§ Source data:
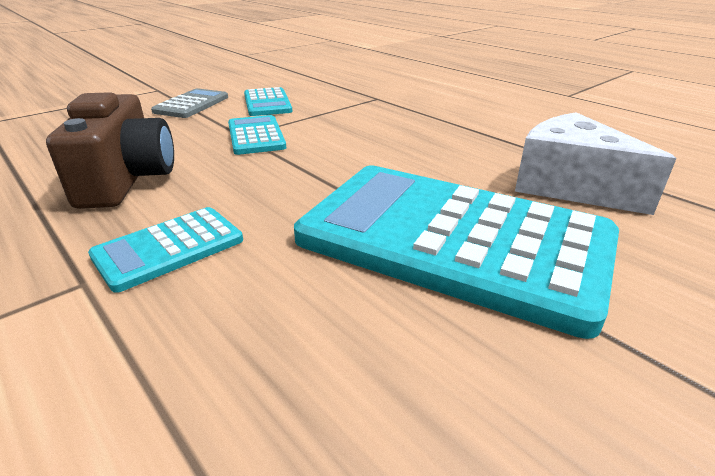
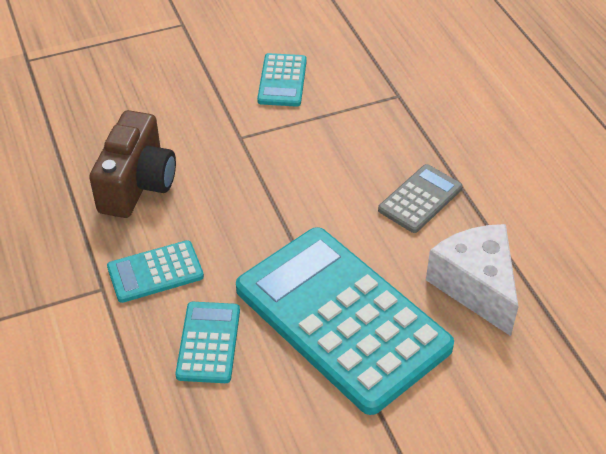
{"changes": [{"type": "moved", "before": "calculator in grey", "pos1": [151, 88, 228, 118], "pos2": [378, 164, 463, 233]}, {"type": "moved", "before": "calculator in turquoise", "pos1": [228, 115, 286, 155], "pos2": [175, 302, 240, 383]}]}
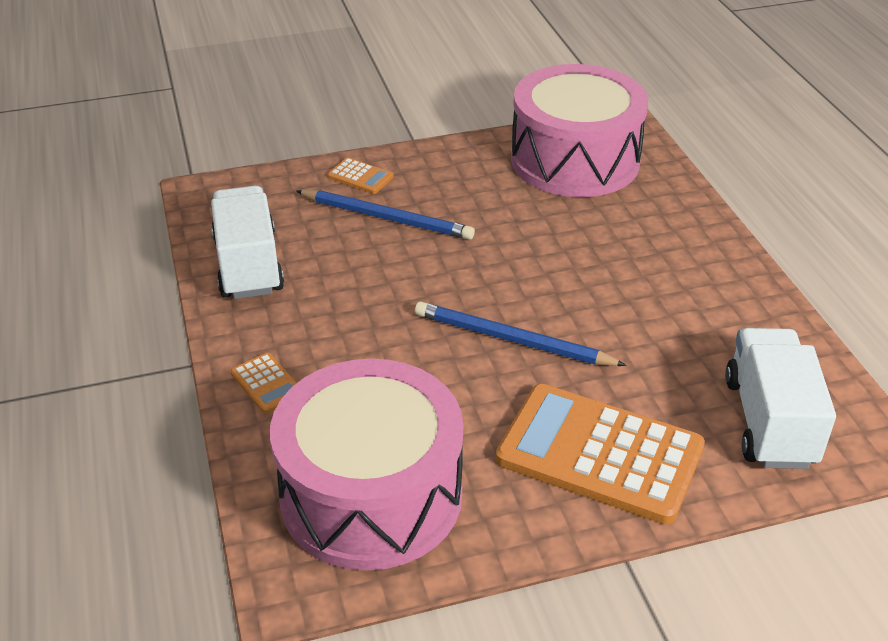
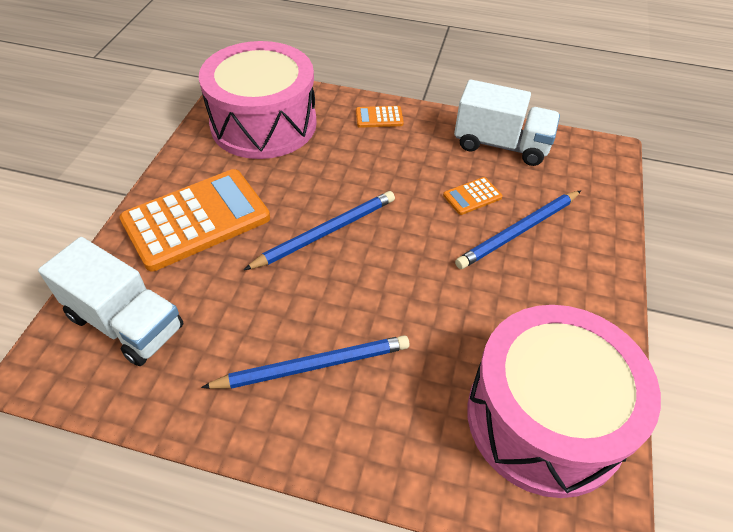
{"changes": [{"type": "moved", "before": "calculator in orange", "pos1": [328, 158, 394, 194], "pos2": [443, 177, 502, 215]}, {"type": "added", "after": "pencil in blue", "pos2": [201, 335, 410, 389]}]}
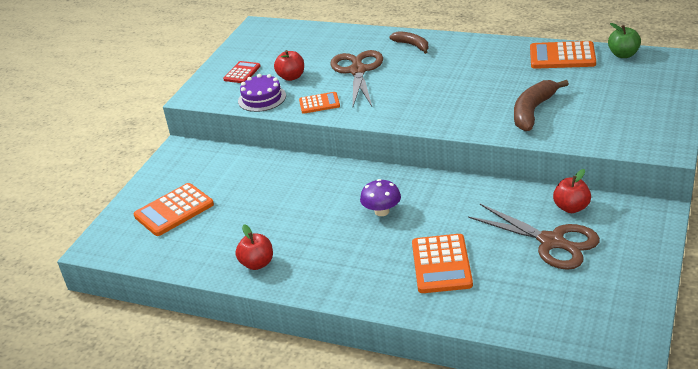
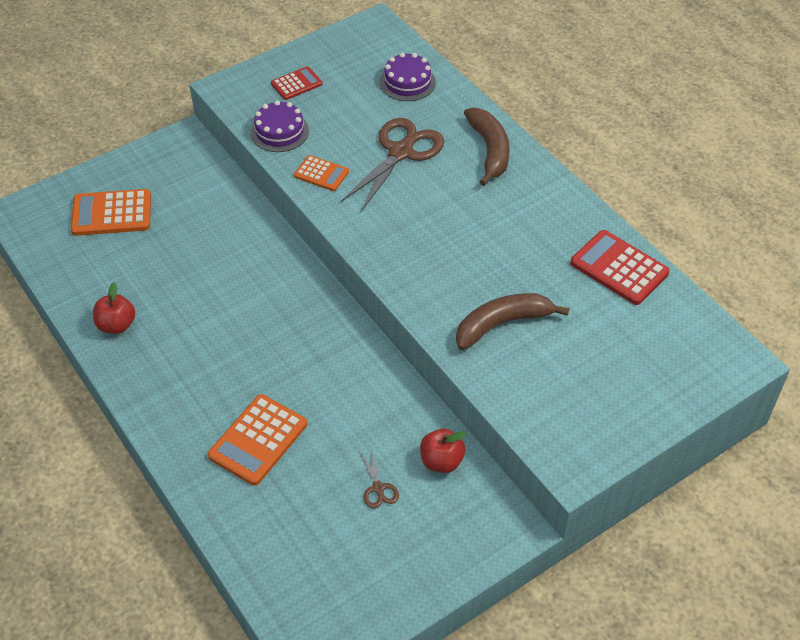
{"changes": [{"type": "removed", "before": "apple in red", "pos1": [274, 50, 304, 81]}, {"type": "removed", "before": "mushroom in purple", "pos1": [360, 179, 401, 216]}, {"type": "resized", "before": "banana in brown", "pos1": [389, 31, 429, 54], "pos2": [464, 108, 510, 186], "scale": 1.57}, {"type": "resized", "before": "scissors in brown", "pos1": [468, 204, 600, 270], "pos2": [360, 448, 399, 509], "scale": 0.44}, {"type": "recoloured", "before": "calculator in orange", "after": "calculator in red", "pos1": [530, 41, 596, 69], "pos2": [570, 230, 670, 305]}, {"type": "removed", "before": "apple in green", "pos1": [608, 23, 641, 58]}, {"type": "added", "after": "cake in purple", "pos2": [380, 53, 436, 101]}]}
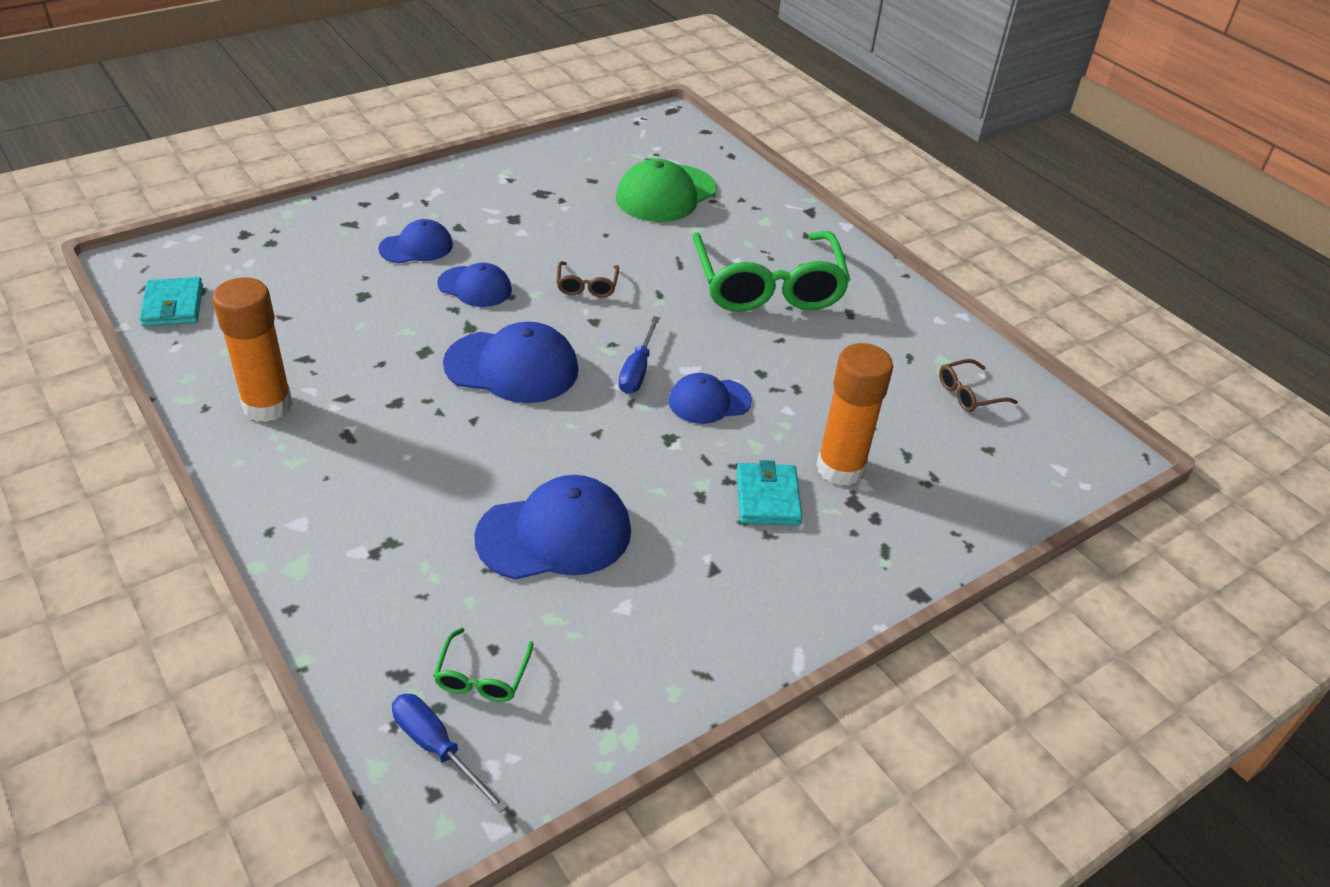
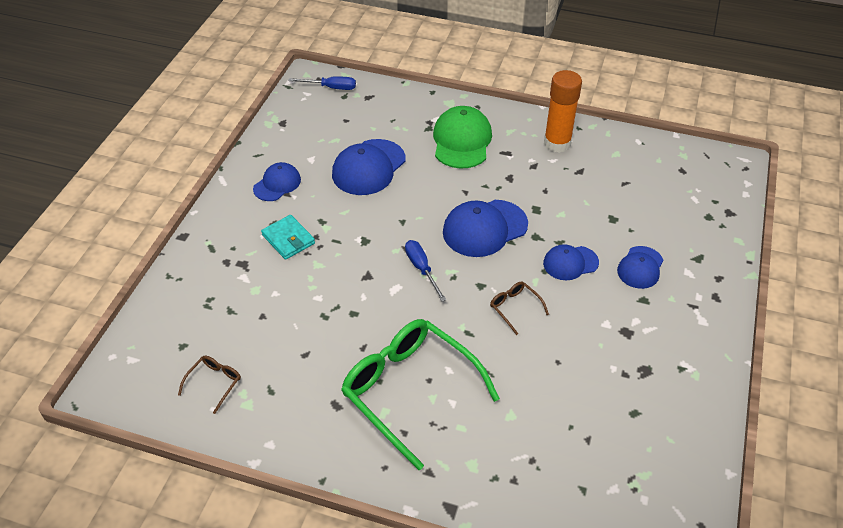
{"changes": [{"type": "removed", "before": "wallet in turquoise", "pos1": [139, 277, 203, 327]}, {"type": "removed", "before": "glasses in green", "pos1": [433, 628, 533, 702]}, {"type": "moved", "before": "cap in green", "pos1": [616, 159, 717, 222], "pos2": [433, 106, 492, 168]}, {"type": "moved", "before": "cap in blue", "pos1": [669, 373, 752, 424], "pos2": [253, 162, 301, 201]}, {"type": "removed", "before": "glue stick in orange", "pos1": [816, 343, 893, 486]}]}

§ Task to complete:
Return all lines from the material that contain "blue".

§ Answer to this problem:
{"changes": [{"type": "moved", "before": "calculator in orange", "pos1": [328, 158, 394, 194], "pos2": [443, 177, 502, 215]}, {"type": "added", "after": "pencil in blue", "pos2": [201, 335, 410, 389]}]}
{"changes": [{"type": "removed", "before": "wallet in turquoise", "pos1": [139, 277, 203, 327]}, {"type": "removed", "before": "glasses in green", "pos1": [433, 628, 533, 702]}, {"type": "moved", "before": "cap in green", "pos1": [616, 159, 717, 222], "pos2": [433, 106, 492, 168]}, {"type": "moved", "before": "cap in blue", "pos1": [669, 373, 752, 424], "pos2": [253, 162, 301, 201]}, {"type": "removed", "before": "glue stick in orange", "pos1": [816, 343, 893, 486]}]}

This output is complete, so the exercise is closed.